[PROBLEM DESCRIPTION] Where in the records does the word "minus" occur? Copy each line in which it does.

[PROVIDED INFORMATION]
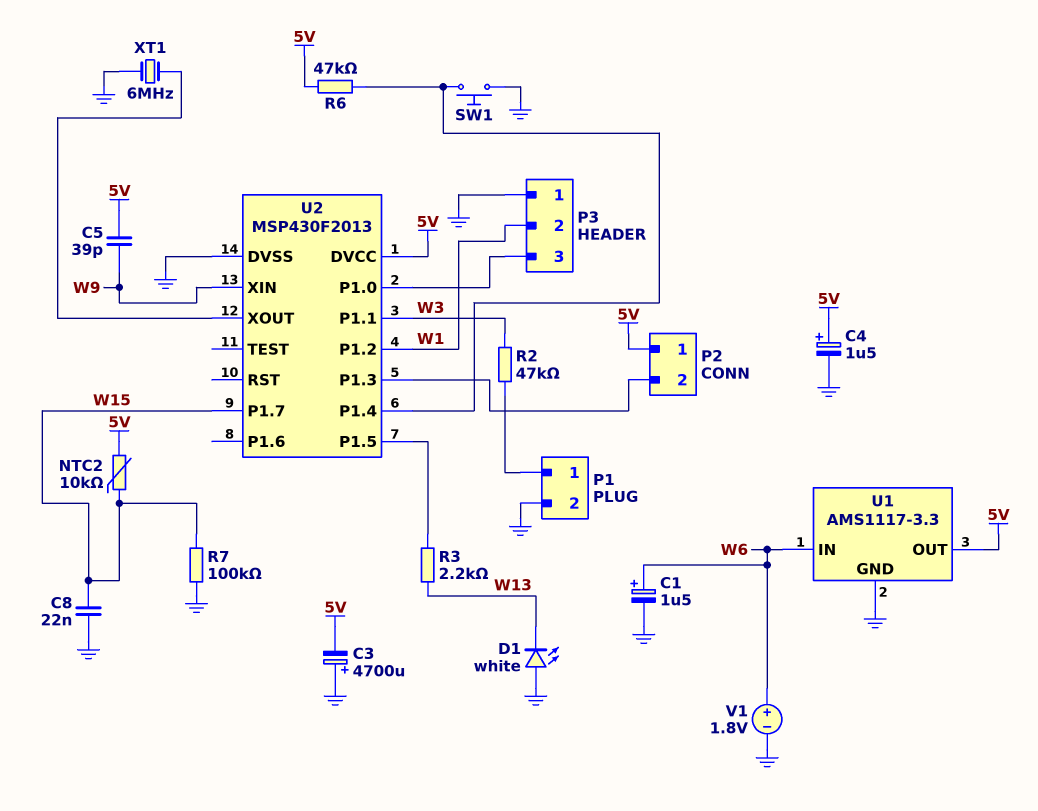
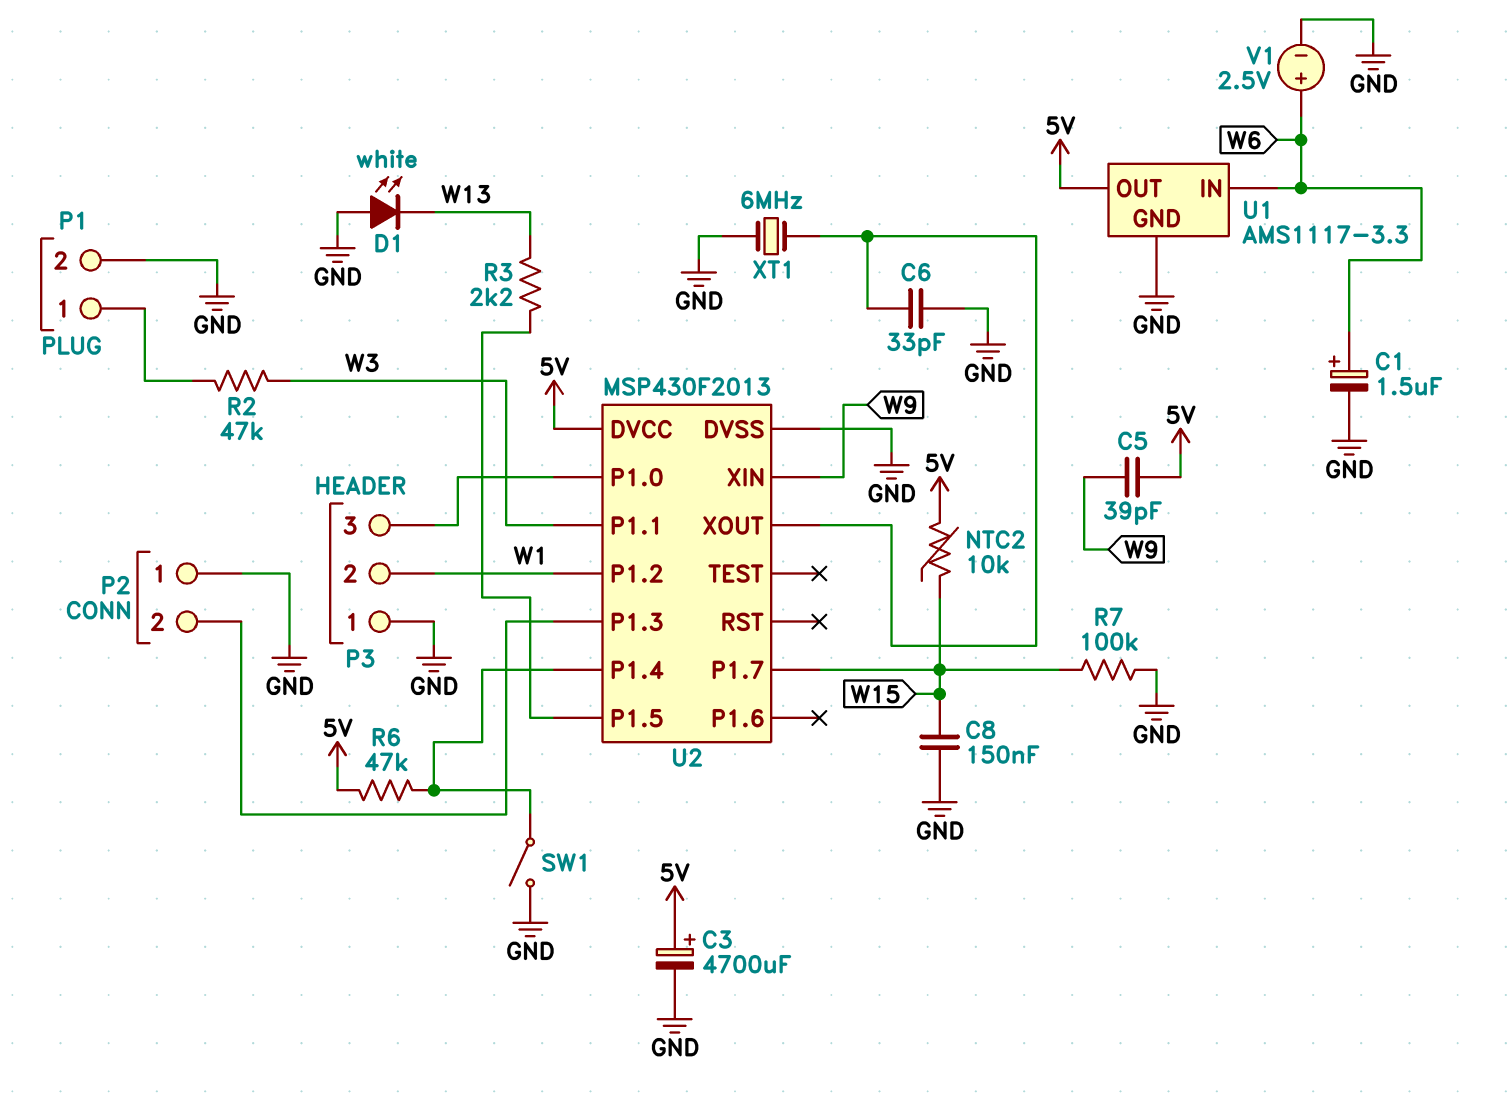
C3: 4700uF (plus GND, minus 5V) -> 4700uF (plus 5V, minus GND)
C4: 1.5uF (plus 5V, minus GND) -> none
C6: none -> 33pF (GND, U2/XOUT)
C8: 22nF (GND, W15) -> 150nF (GND, W15)
P2 pin 1: 5V -> GND
SW1: button (GND, U2/P1.4) -> switch (GND, U2/P1.4)
V1: 1.8V (plus W6, minus GND) -> 2.5V (plus W6, minus GND)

[RESULT OF THIS TASK]
C3: 4700uF (plus GND, minus 5V) -> 4700uF (plus 5V, minus GND)
C4: 1.5uF (plus 5V, minus GND) -> none
V1: 1.8V (plus W6, minus GND) -> 2.5V (plus W6, minus GND)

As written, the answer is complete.